_Assignment:_
Reproduce only what runs from the line containing "purple heart: [349,117,393,157]" to the line containing "grey dice: [174,342,246,417]" in the records below, inclusive. Keep it exact, and keep the pictures out.

_Records shown:_

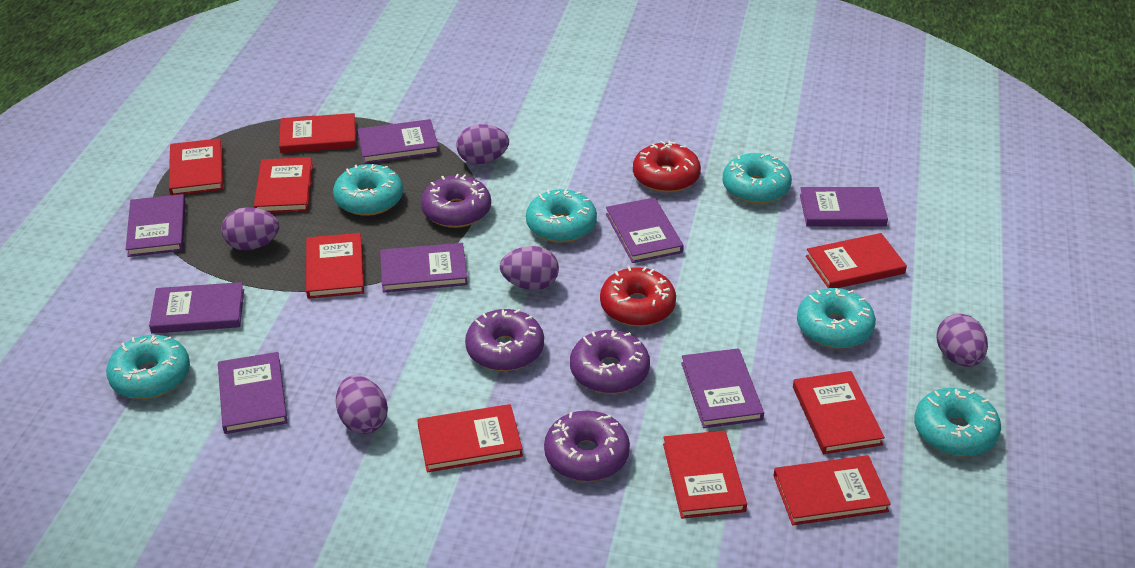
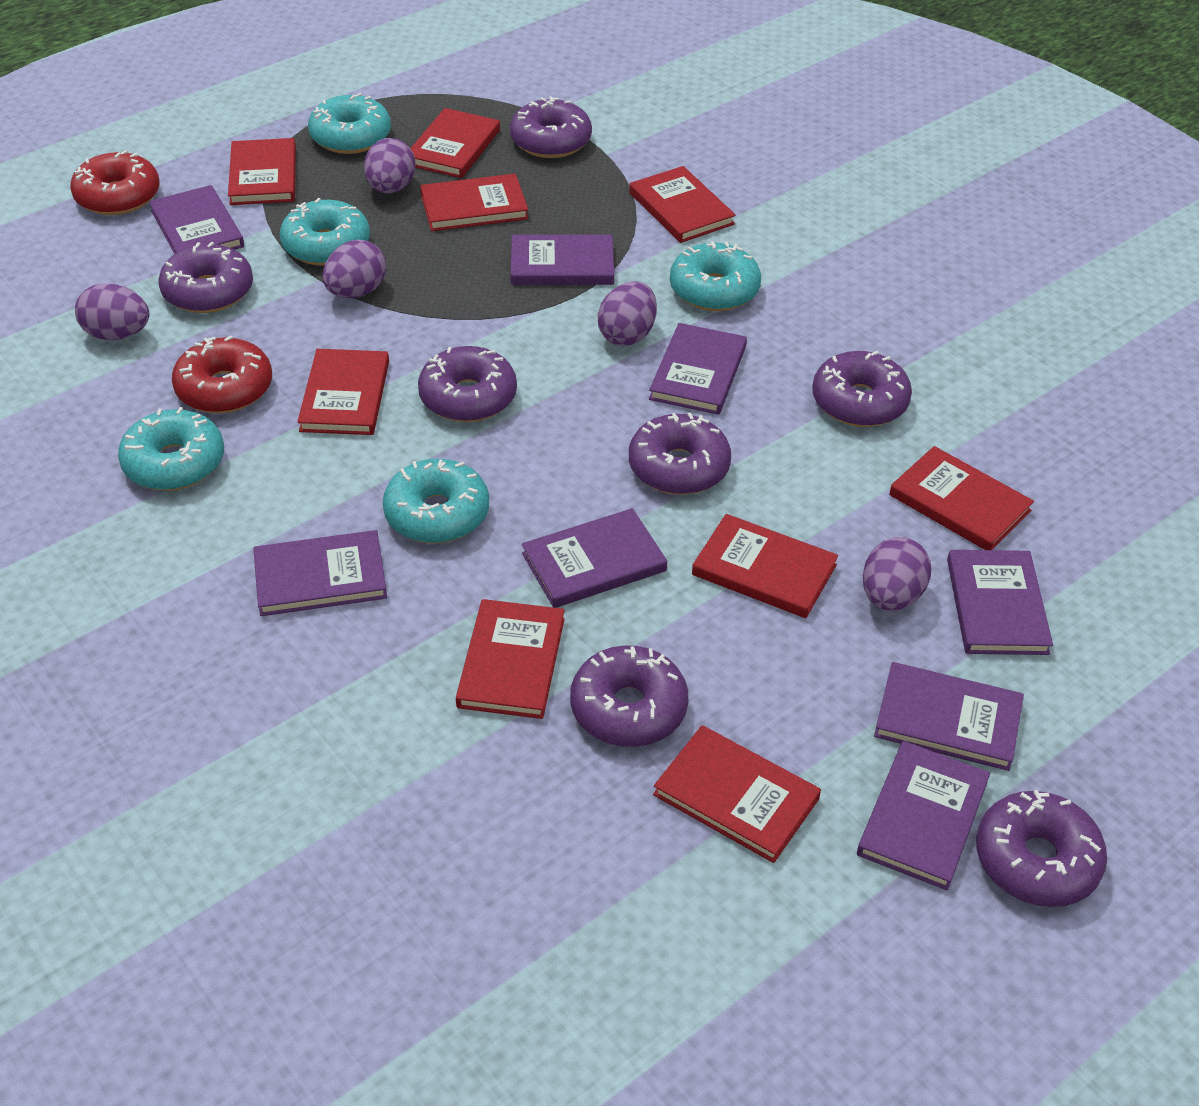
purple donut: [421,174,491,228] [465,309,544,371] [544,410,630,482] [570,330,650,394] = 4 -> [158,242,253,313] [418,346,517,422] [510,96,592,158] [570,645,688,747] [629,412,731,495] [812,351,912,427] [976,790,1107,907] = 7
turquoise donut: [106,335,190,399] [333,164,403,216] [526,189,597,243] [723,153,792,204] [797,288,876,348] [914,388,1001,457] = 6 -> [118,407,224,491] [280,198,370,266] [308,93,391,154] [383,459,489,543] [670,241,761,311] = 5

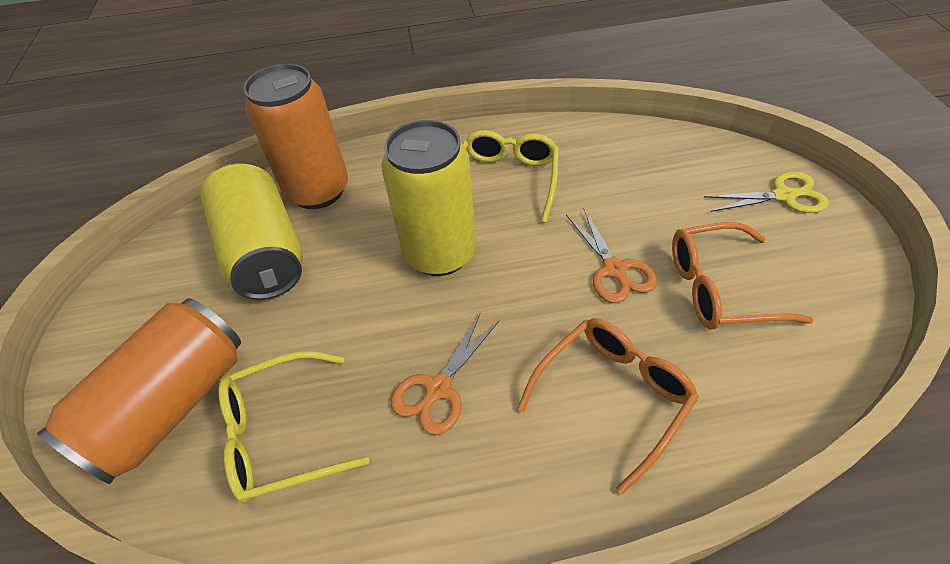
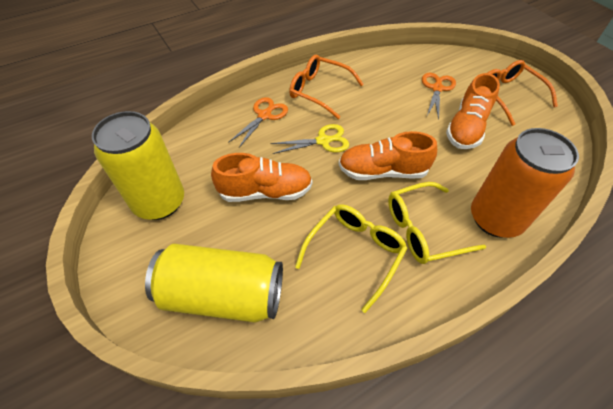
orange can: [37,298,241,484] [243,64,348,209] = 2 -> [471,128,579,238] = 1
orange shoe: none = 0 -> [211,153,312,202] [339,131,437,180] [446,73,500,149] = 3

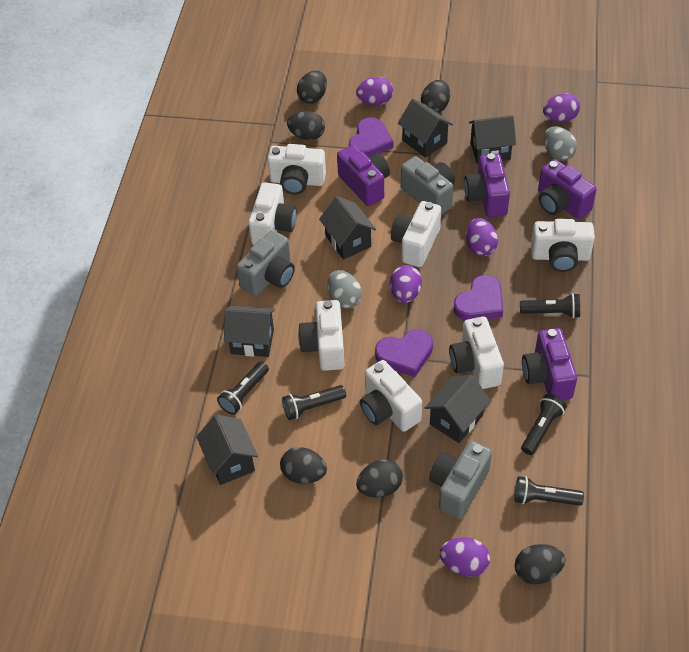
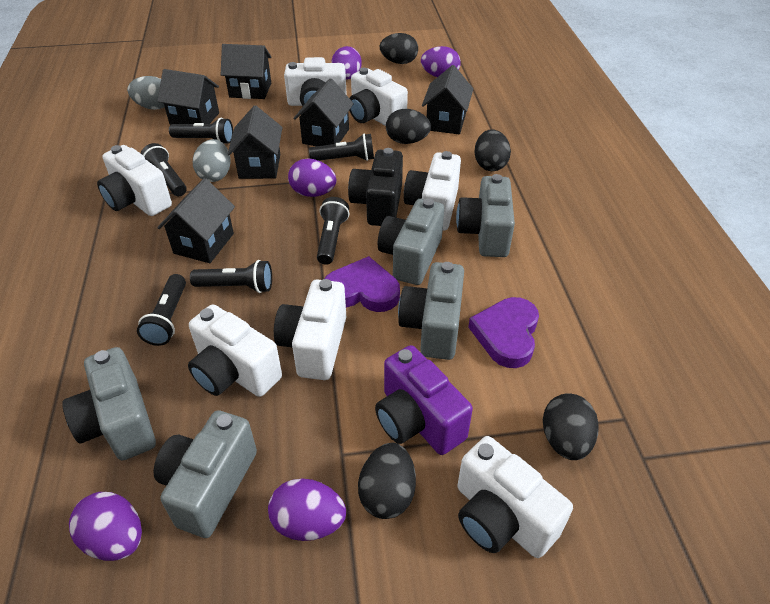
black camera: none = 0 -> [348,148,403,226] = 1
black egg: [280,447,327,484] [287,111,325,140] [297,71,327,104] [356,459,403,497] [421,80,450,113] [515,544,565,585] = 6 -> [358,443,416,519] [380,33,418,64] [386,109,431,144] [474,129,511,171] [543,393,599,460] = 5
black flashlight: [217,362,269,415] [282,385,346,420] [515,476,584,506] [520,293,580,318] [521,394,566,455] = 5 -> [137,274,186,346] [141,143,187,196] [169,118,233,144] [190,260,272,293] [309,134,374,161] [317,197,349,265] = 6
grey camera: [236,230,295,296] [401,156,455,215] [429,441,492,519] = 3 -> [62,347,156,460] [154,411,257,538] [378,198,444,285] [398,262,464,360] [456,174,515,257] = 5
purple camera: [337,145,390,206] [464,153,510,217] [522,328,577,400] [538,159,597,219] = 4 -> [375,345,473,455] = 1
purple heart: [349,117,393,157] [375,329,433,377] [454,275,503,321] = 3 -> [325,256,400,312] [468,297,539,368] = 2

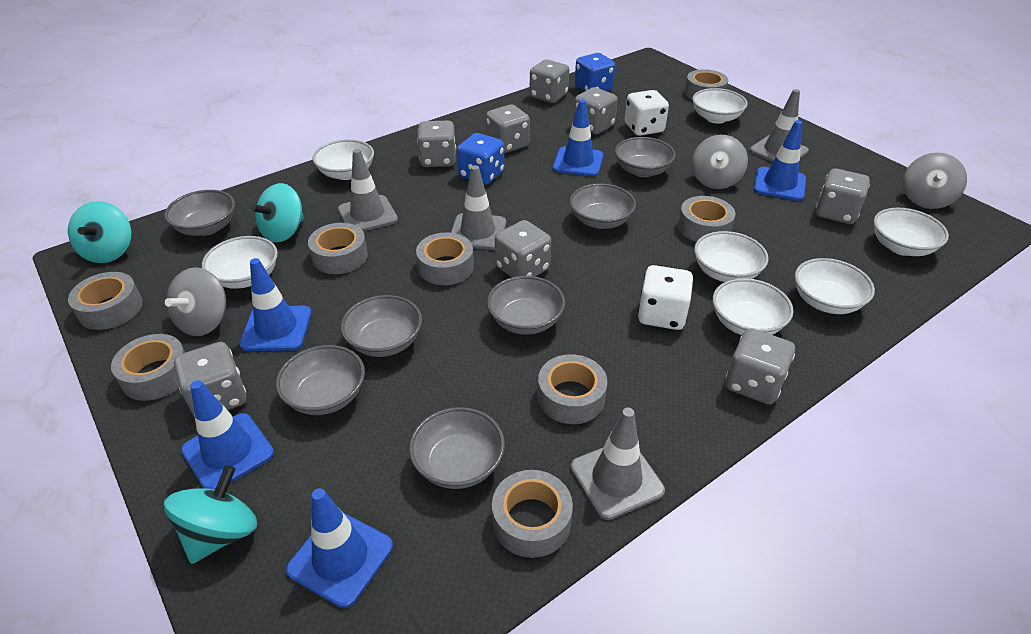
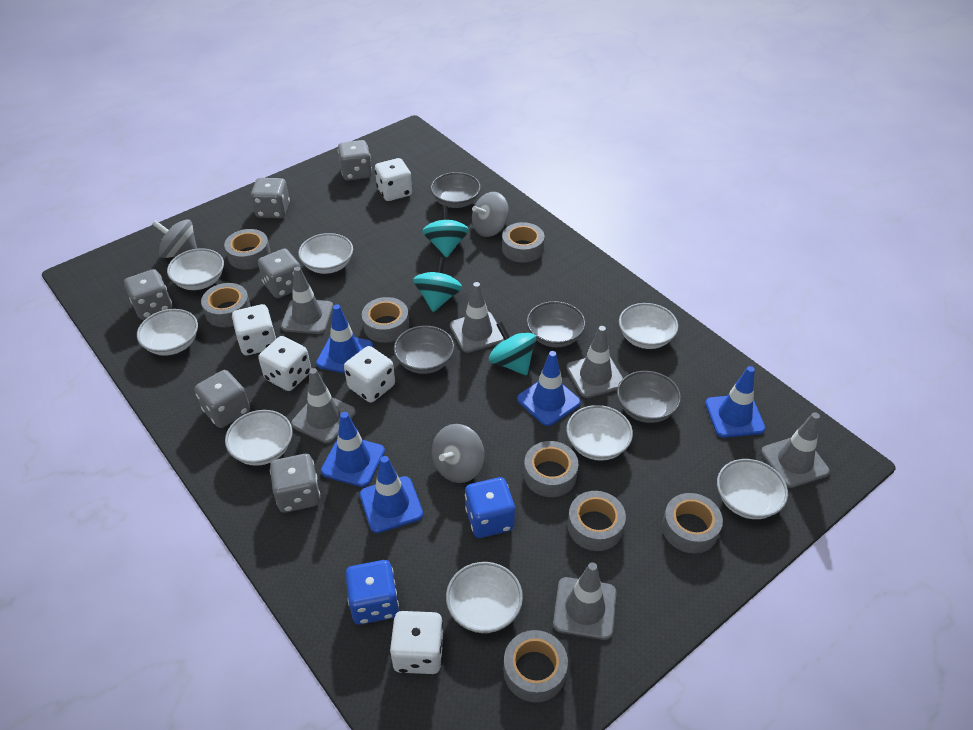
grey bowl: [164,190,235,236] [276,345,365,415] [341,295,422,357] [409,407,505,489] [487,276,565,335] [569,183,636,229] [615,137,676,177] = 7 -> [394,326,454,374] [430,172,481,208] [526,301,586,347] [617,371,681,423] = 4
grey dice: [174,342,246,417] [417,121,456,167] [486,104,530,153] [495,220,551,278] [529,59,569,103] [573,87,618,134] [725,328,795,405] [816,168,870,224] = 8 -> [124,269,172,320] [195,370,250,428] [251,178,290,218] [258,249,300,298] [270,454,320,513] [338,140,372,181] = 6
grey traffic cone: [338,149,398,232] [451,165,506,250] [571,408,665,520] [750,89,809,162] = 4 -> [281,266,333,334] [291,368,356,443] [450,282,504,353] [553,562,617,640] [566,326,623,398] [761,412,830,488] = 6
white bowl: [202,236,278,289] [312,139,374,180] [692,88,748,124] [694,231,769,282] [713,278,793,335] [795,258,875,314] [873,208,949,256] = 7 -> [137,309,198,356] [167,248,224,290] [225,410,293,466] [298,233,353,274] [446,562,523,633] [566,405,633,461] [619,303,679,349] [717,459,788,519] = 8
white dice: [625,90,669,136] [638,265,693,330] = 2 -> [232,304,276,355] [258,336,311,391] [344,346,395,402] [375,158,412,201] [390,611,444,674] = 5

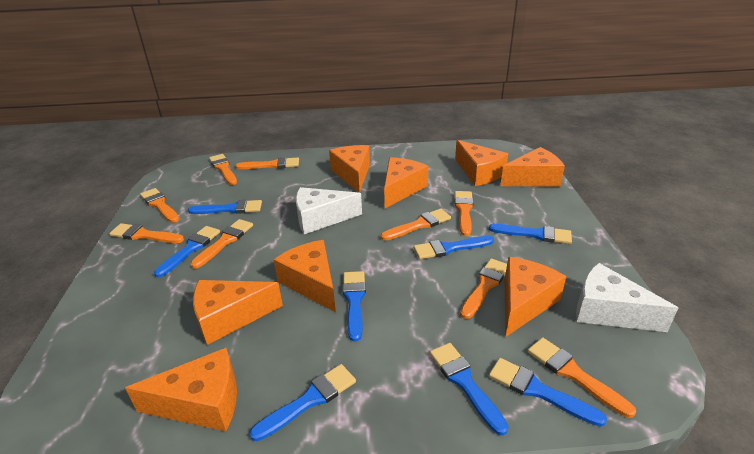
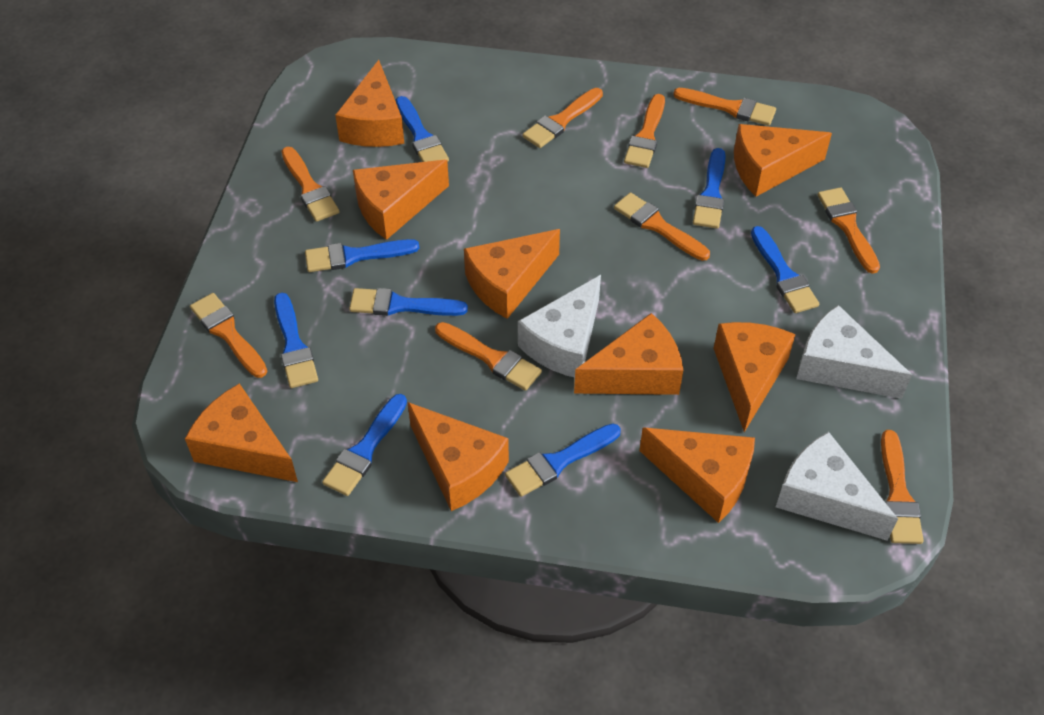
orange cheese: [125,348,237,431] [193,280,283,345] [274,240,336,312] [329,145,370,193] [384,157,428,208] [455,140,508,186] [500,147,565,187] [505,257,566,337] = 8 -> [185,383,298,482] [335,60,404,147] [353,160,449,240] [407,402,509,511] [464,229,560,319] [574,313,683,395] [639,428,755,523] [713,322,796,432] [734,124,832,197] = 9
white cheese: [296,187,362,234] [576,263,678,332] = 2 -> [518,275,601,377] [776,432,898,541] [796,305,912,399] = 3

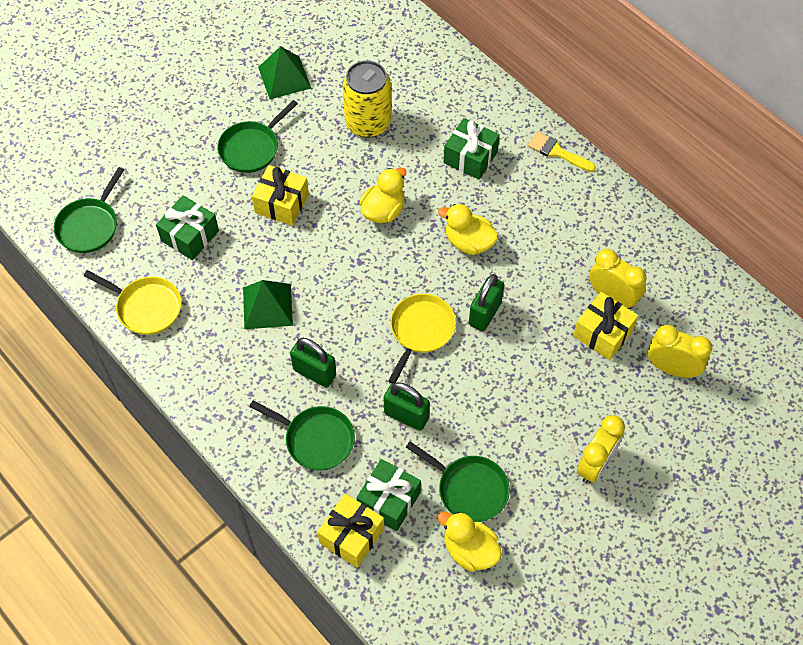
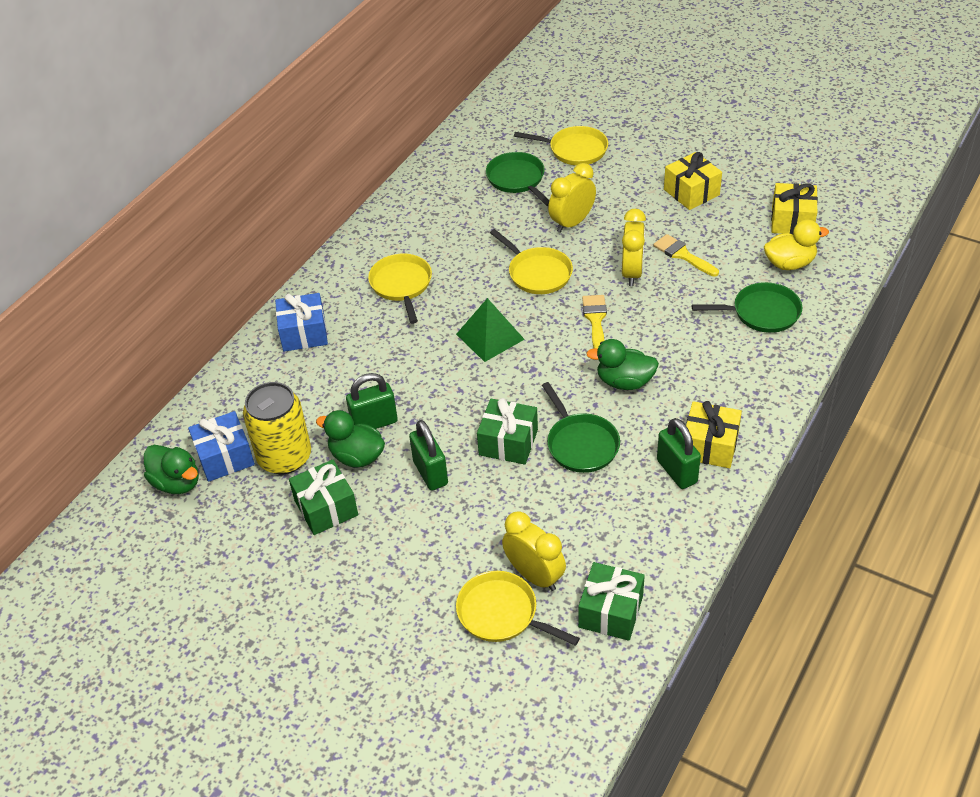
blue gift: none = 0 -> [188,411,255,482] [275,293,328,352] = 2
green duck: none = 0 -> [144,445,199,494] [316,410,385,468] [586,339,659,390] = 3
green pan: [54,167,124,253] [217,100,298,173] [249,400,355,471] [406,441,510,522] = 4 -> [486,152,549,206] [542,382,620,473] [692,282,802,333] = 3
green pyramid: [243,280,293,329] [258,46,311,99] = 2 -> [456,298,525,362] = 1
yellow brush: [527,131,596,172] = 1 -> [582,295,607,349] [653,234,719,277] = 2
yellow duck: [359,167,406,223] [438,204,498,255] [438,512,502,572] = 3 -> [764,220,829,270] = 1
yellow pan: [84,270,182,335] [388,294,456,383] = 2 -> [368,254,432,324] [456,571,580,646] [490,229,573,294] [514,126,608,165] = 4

_Result for this task:_
purple heart: [349,117,393,157] [375,329,433,377] [454,275,503,321] = 3 -> [325,256,400,312] [468,297,539,368] = 2

grey bowl: [164,190,235,236] [276,345,365,415] [341,295,422,357] [409,407,505,489] [487,276,565,335] [569,183,636,229] [615,137,676,177] = 7 -> [394,326,454,374] [430,172,481,208] [526,301,586,347] [617,371,681,423] = 4
grey dice: [174,342,246,417] [417,121,456,167] [486,104,530,153] [495,220,551,278] [529,59,569,103] [573,87,618,134] [725,328,795,405] [816,168,870,224] = 8 -> [124,269,172,320] [195,370,250,428] [251,178,290,218] [258,249,300,298] [270,454,320,513] [338,140,372,181] = 6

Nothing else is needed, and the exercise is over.